## Your instructions:
Print each entry precisely; exclude the pictures.

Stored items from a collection
'''
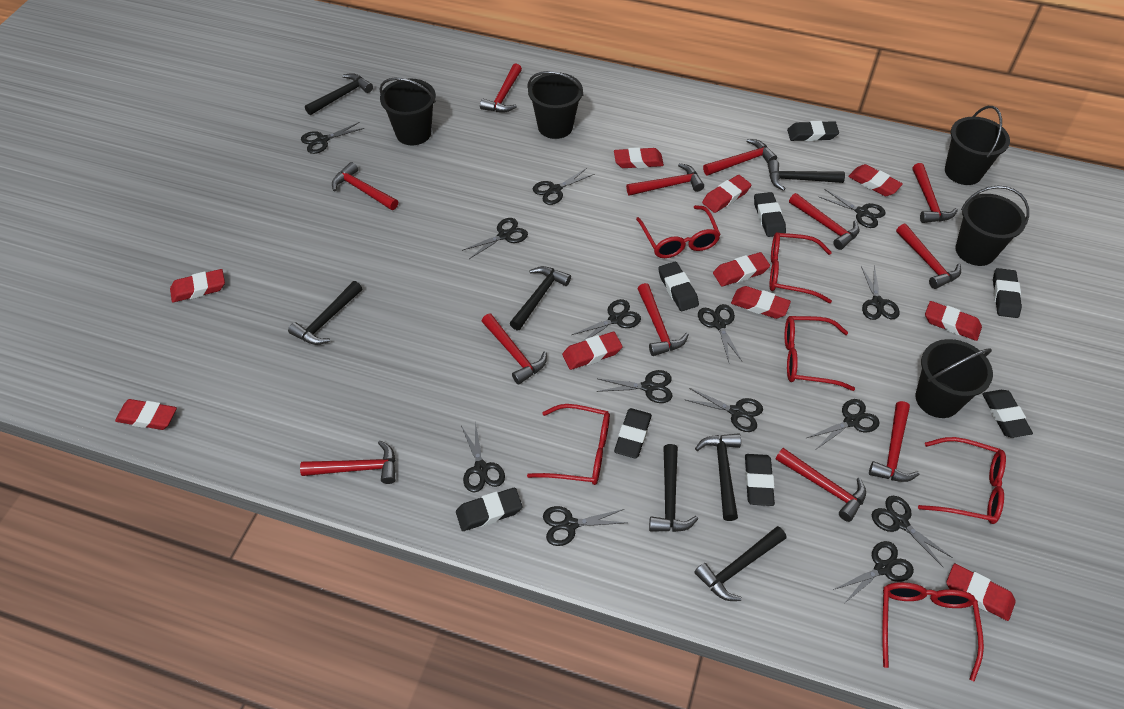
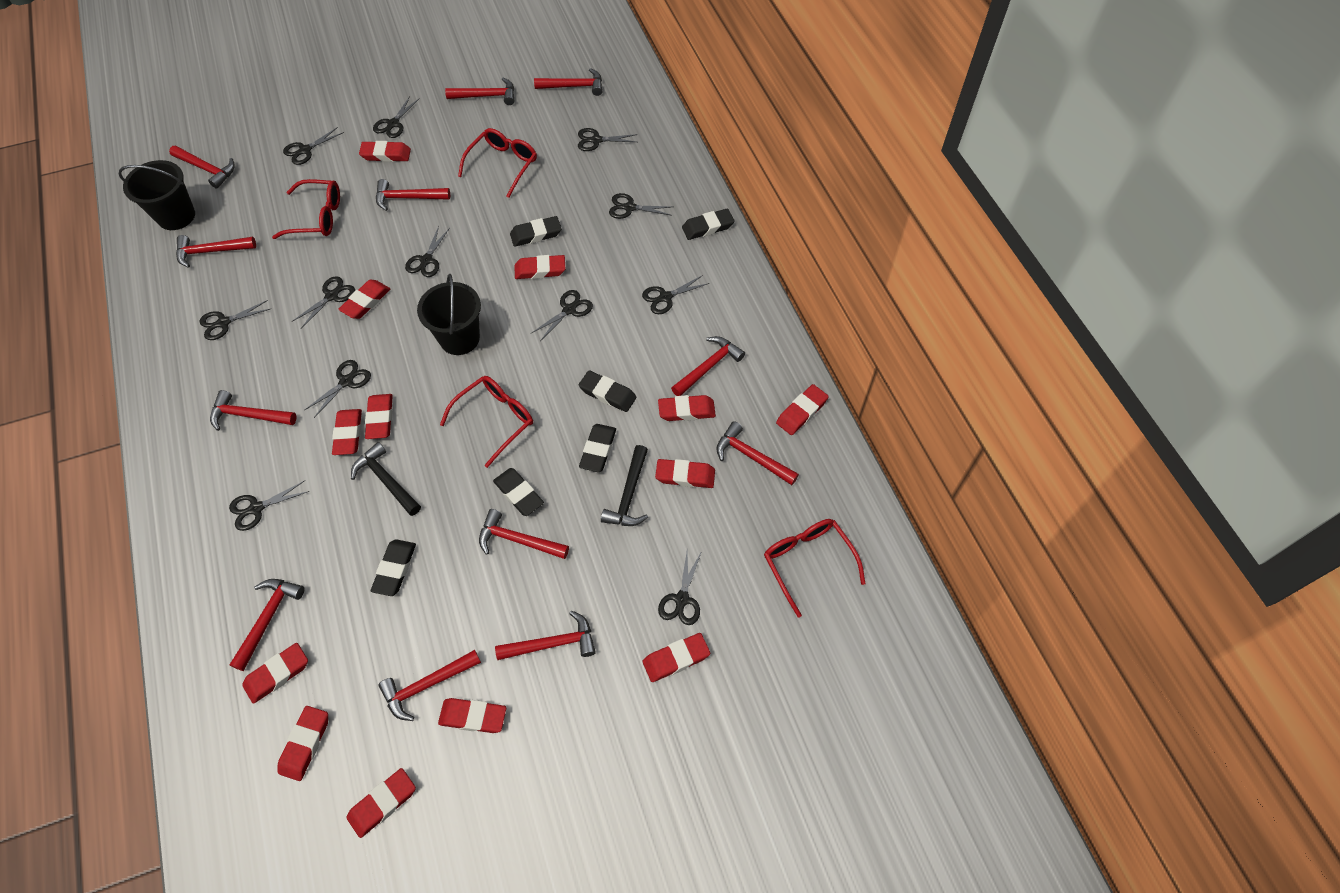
black bucket: 5 -> 2
black eraser: 8 -> 6
black hammer: 7 -> 2
black scissors: 14 -> 12
red eraser: 10 -> 13
red glasses: 6 -> 4

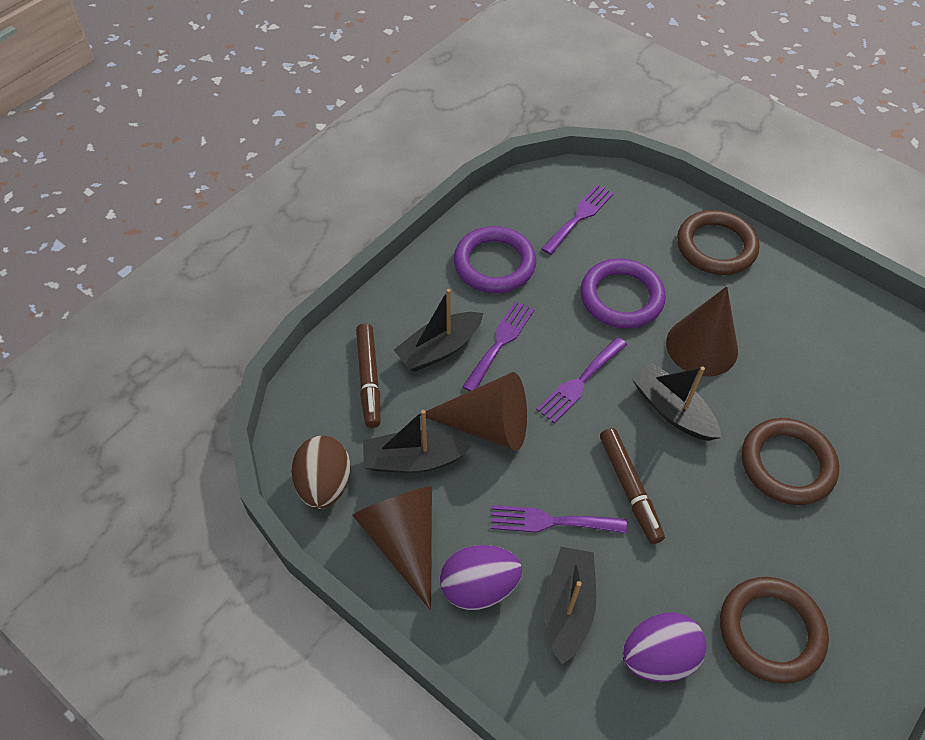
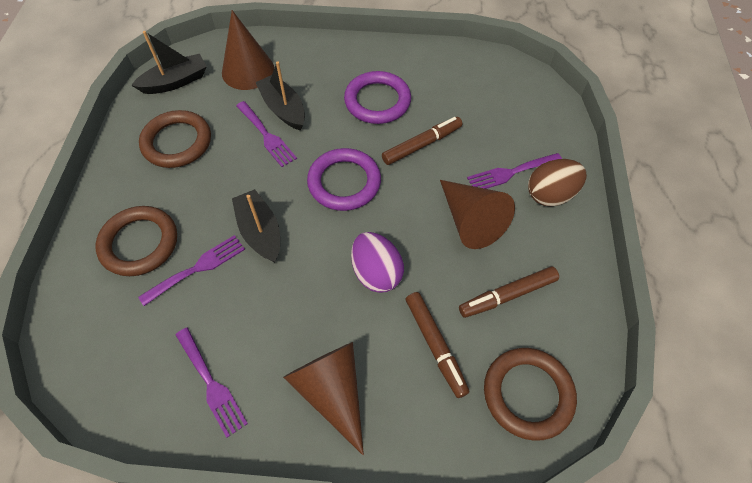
black boat: 4 -> 3
brown marker: 2 -> 3
purple egg: 2 -> 1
'''
## Solution for this task:
black bucket: 5 -> 2
black eraser: 8 -> 6
black hammer: 7 -> 2
black scissors: 14 -> 12
red eraser: 10 -> 13
red glasses: 6 -> 4

black boat: 4 -> 3
brown marker: 2 -> 3
purple egg: 2 -> 1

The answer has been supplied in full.